→ Exercise details: An exact reproduction of the listing, minus the pictures, is the required output.

→ Available data:
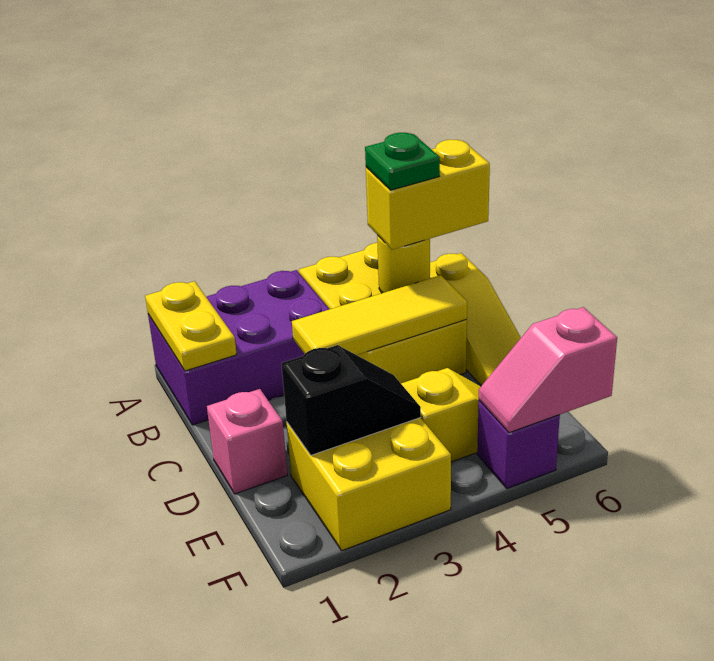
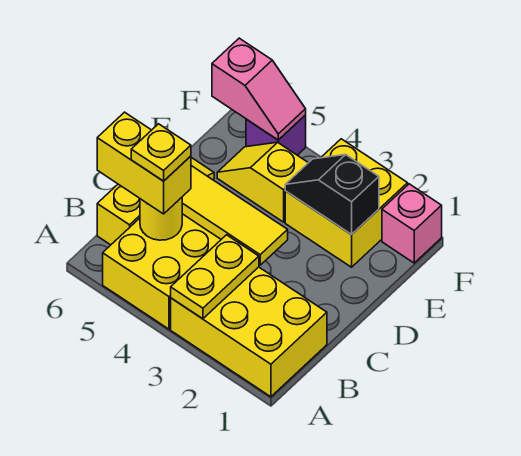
purple brick A1:B3 level 1 -> yellow brick A1:B3 level 1
yellow plate A1:B1 level 2 -> yellow plate A3:B3 level 2
green plate B5 level 4 -> yellow plate B5 level 4
pink brick D1 level 1 -> pink brick F1 level 1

→ Output for this exercise:
purple brick A1:B3 level 1 -> yellow brick A1:B3 level 1
yellow plate A1:B1 level 2 -> yellow plate A3:B3 level 2
green plate B5 level 4 -> yellow plate B5 level 4
pink brick D1 level 1 -> pink brick F1 level 1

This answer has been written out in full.